Your reply should reproduce each entry exactly and contain no pictures.

= = =

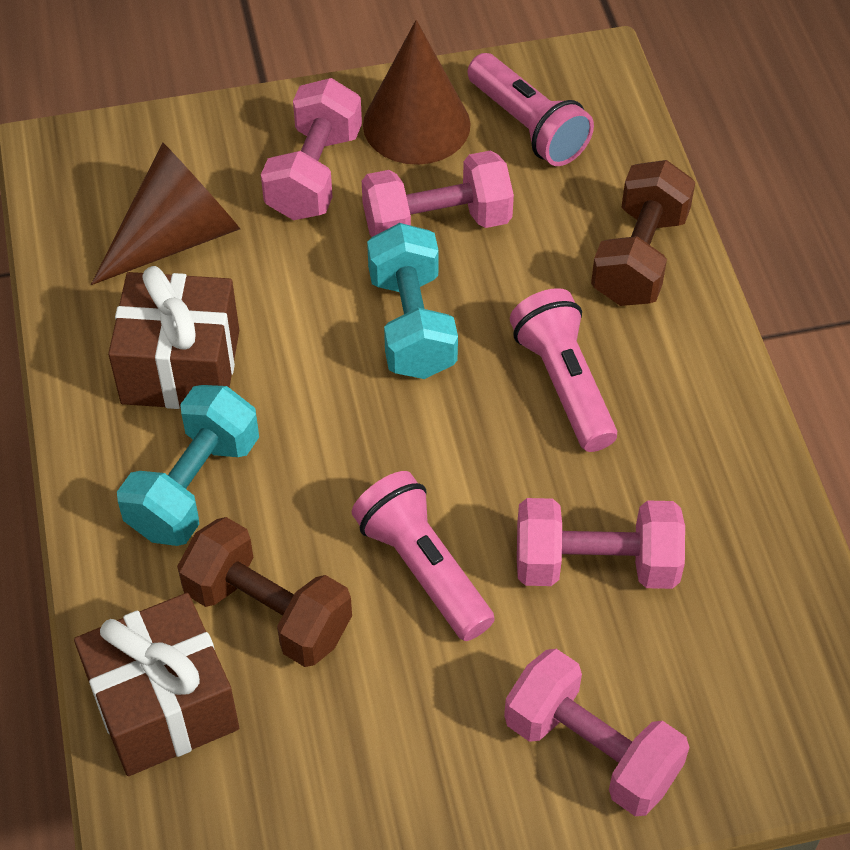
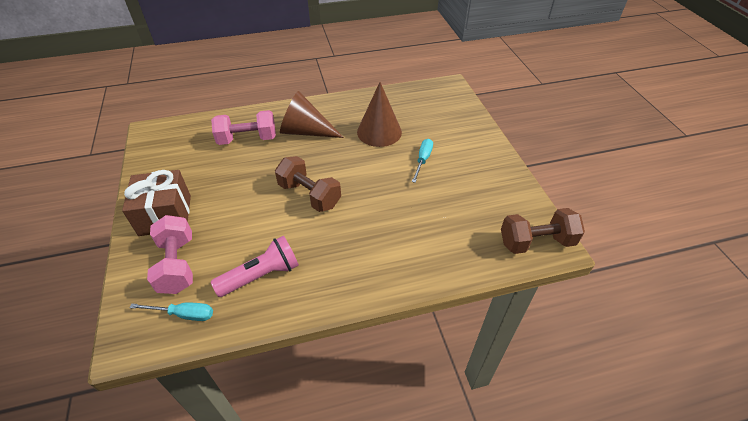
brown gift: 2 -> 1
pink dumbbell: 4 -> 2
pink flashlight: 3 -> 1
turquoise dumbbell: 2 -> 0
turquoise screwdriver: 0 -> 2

= = =

> Written response
brown gift: 2 -> 1
pink dumbbell: 4 -> 2
pink flashlight: 3 -> 1
turquoise dumbbell: 2 -> 0
turquoise screwdriver: 0 -> 2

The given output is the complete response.